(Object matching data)

- - - -

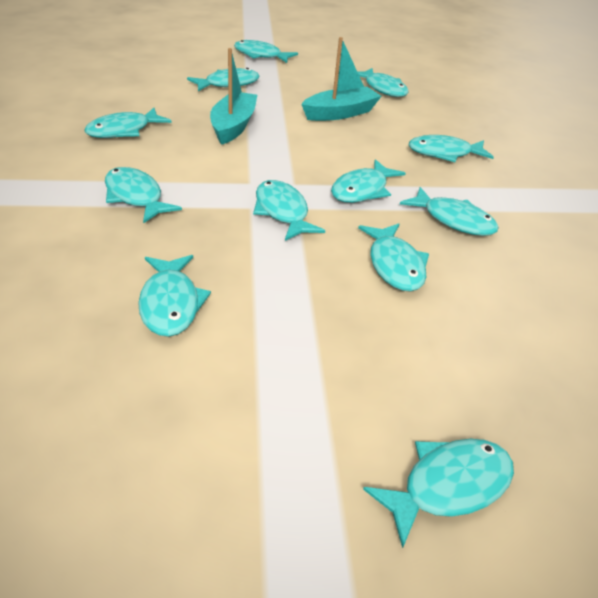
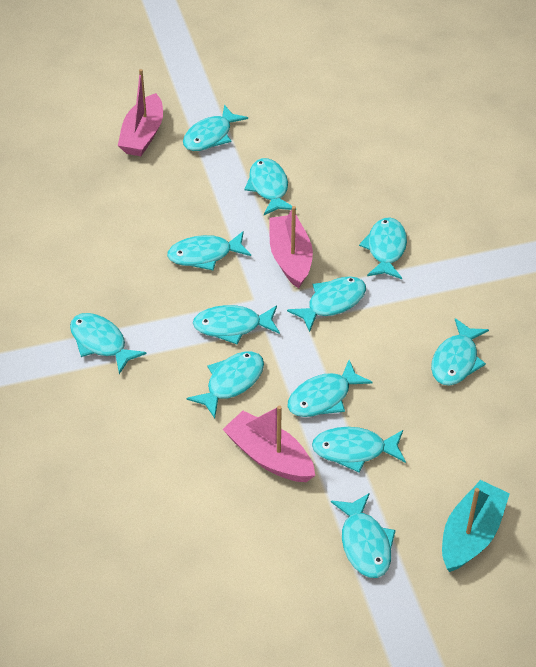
pink boat: 0 -> 3
turquoise boat: 2 -> 1

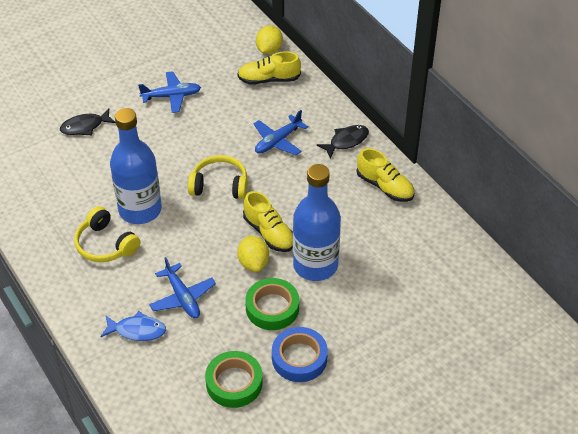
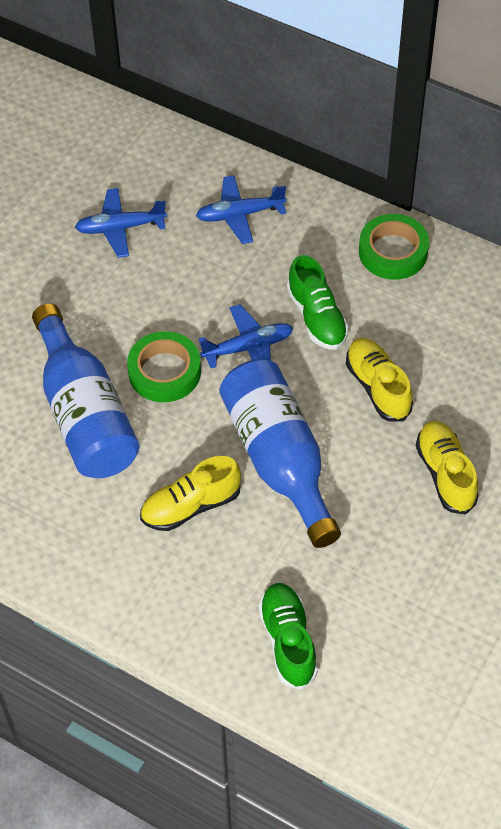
black fish: 2 -> 0
blue fish: 1 -> 0
blue tape: 1 -> 0
green shoe: 0 -> 2
yellow headphones: 2 -> 0
yellow lemon: 2 -> 0

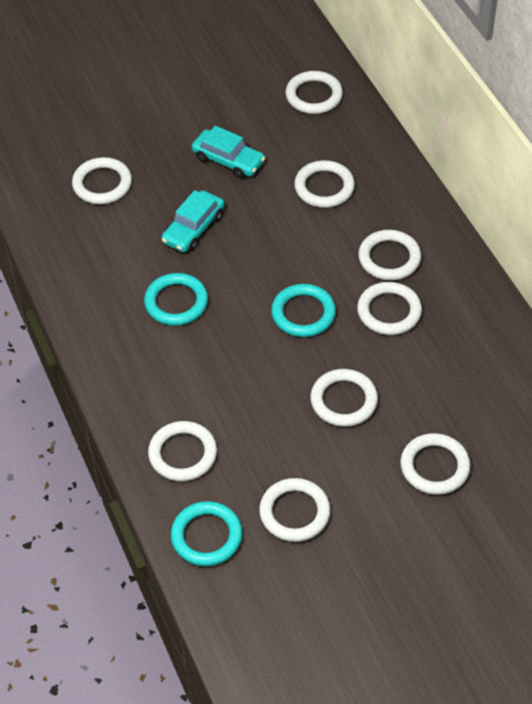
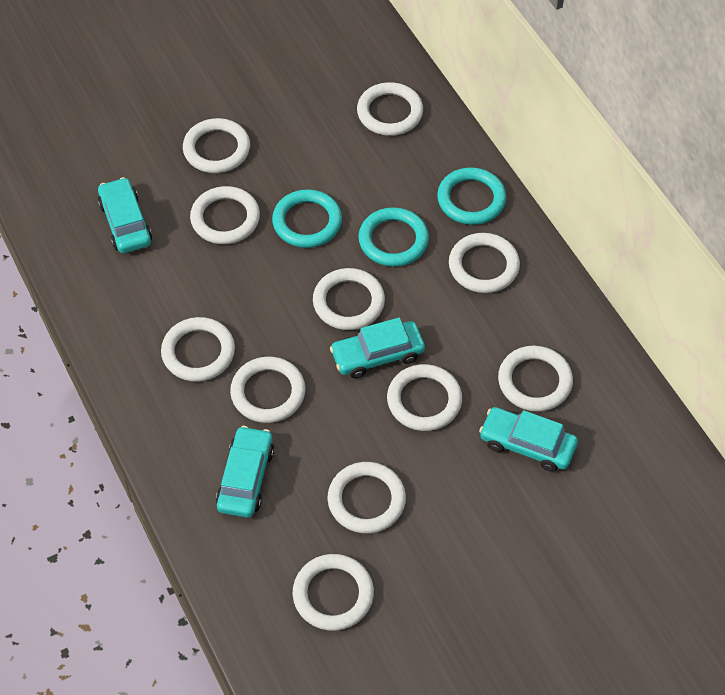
turquoise car: 2 -> 4
white ring: 9 -> 11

- - - -

▶ _WHAT YOU ARE ASKED TO DO_: The lines to return run from the line containing "yellow headphones: 2 -> 0" through the last line of the records. Give them exactly, omitting pictures.

▶ _TASK ANSWER_:
yellow headphones: 2 -> 0
yellow lemon: 2 -> 0

turquoise car: 2 -> 4
white ring: 9 -> 11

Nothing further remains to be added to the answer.